### EXERCISE MATERIAL
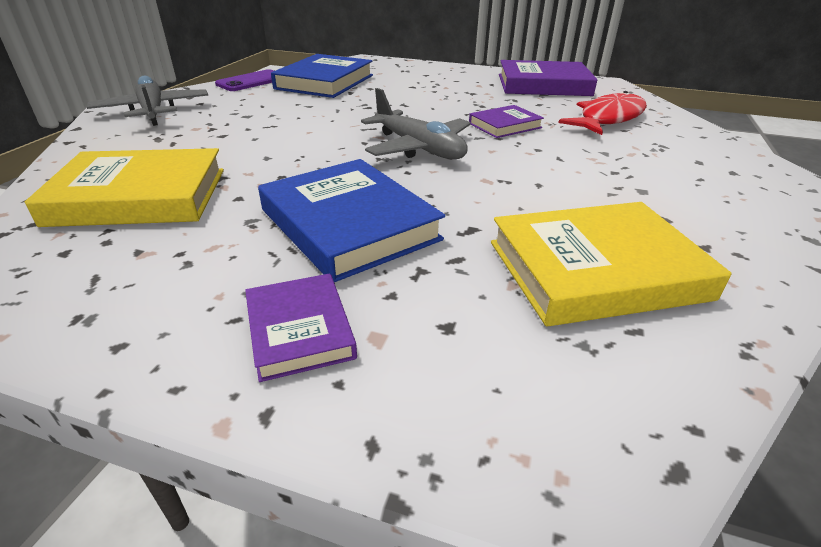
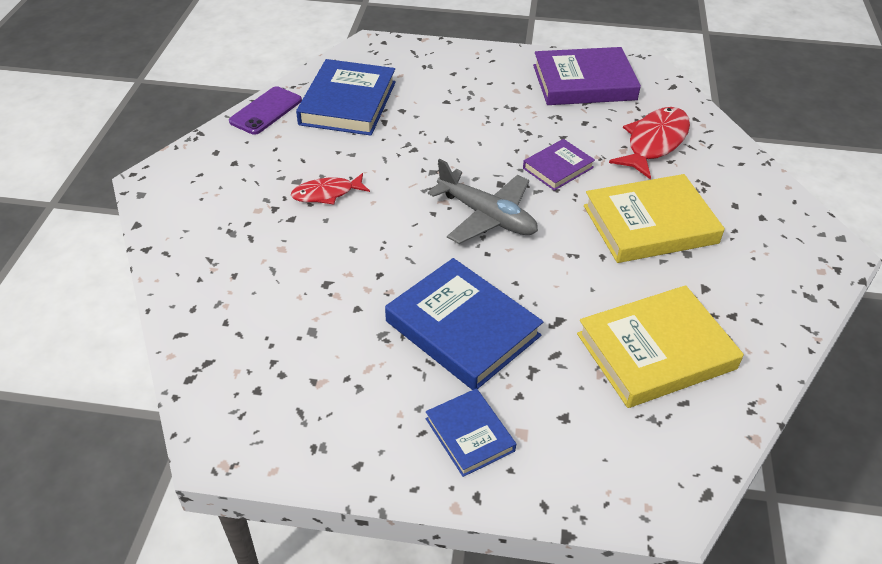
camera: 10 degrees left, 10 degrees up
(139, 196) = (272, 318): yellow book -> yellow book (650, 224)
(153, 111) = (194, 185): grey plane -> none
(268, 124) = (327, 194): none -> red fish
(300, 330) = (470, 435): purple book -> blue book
--
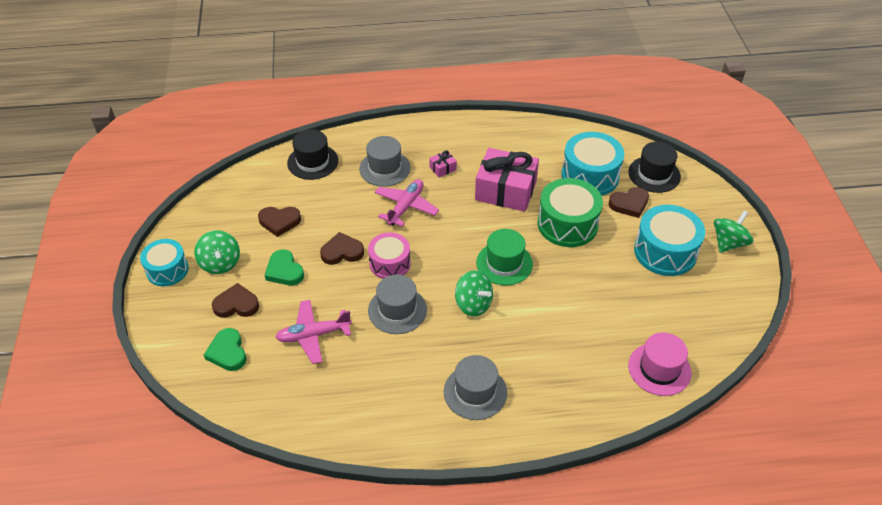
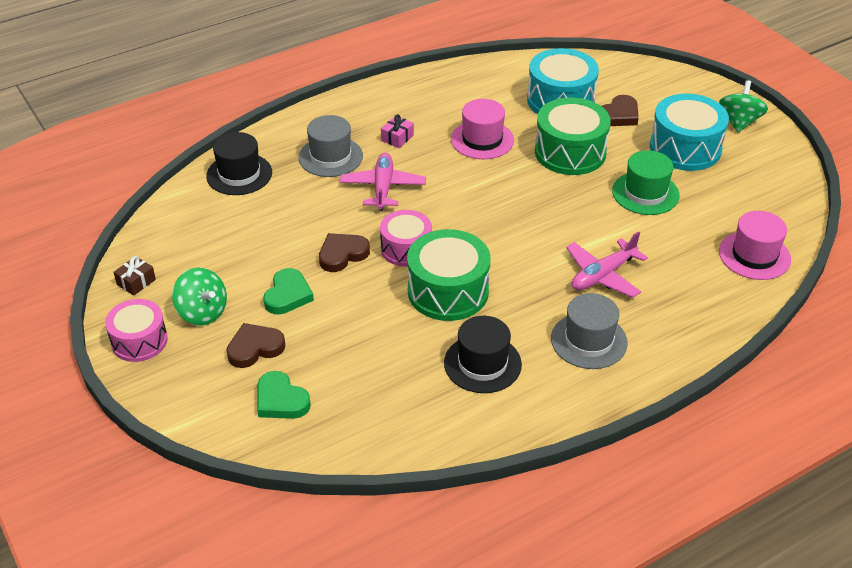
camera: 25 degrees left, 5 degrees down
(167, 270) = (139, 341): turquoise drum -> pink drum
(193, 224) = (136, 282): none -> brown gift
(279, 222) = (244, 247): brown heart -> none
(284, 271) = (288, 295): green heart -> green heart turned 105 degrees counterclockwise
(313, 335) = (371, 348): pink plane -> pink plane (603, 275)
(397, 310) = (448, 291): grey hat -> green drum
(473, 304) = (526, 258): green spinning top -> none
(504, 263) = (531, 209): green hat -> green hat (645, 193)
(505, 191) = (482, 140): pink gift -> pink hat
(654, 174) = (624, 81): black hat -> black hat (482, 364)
* * *
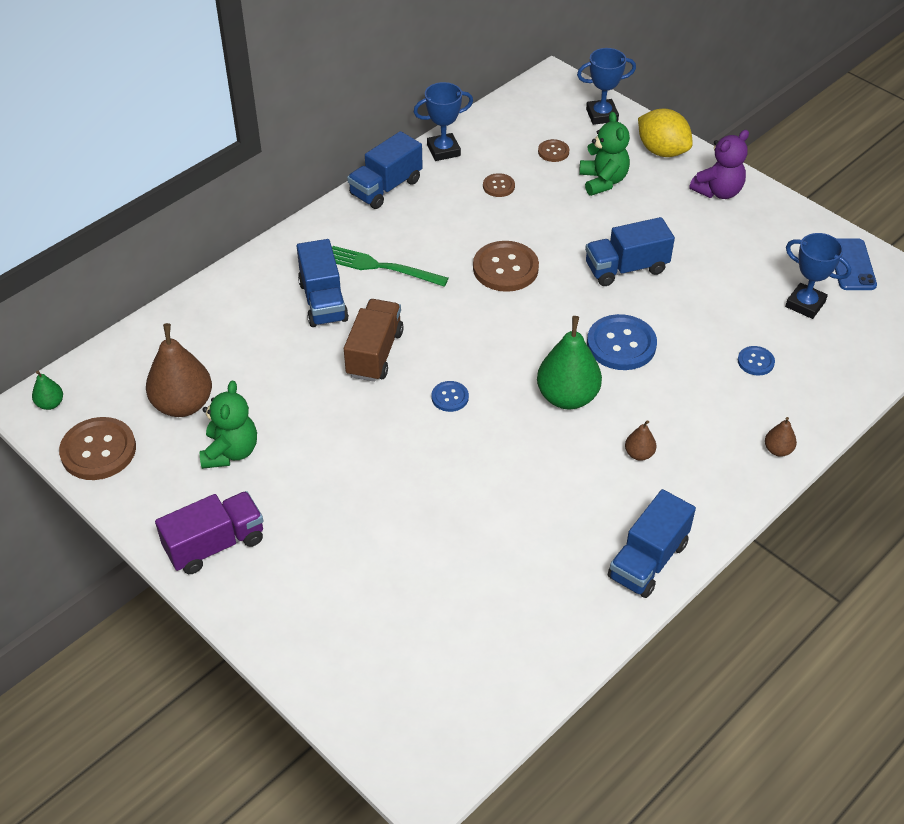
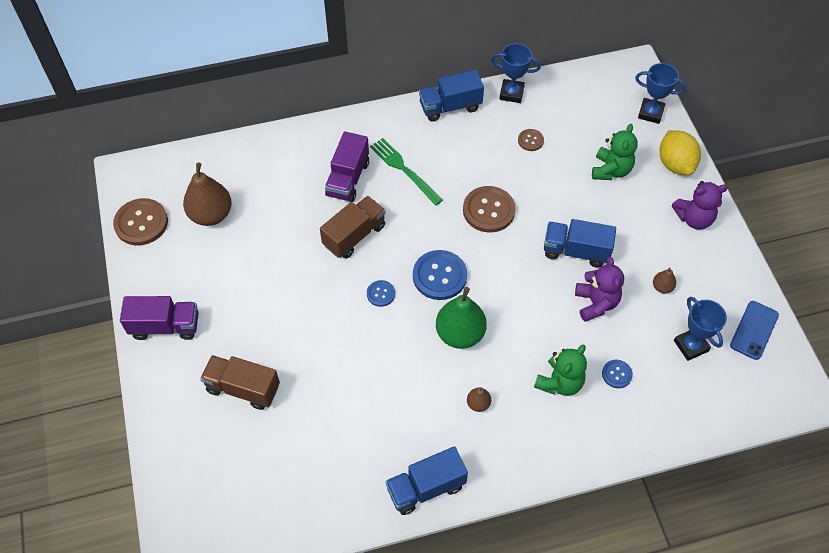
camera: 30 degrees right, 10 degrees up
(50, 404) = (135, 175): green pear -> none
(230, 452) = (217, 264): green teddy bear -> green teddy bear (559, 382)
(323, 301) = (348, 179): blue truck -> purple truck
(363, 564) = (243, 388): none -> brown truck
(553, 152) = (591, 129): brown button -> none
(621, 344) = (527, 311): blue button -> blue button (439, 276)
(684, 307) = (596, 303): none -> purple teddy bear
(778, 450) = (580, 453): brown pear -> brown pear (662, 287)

### YOUR OBJECTIVE
Please return the lines above that run from the line containing "camera: 10 degrees left, 10 degrees up" to the line containing "(300, 330) = (470, 435): purple", inclusive, exactly and with no other lines.

### WRITTEN RESPONSE
camera: 10 degrees left, 10 degrees up
(139, 196) = (272, 318): yellow book -> yellow book (650, 224)
(153, 111) = (194, 185): grey plane -> none
(268, 124) = (327, 194): none -> red fish
(300, 330) = (470, 435): purple book -> blue book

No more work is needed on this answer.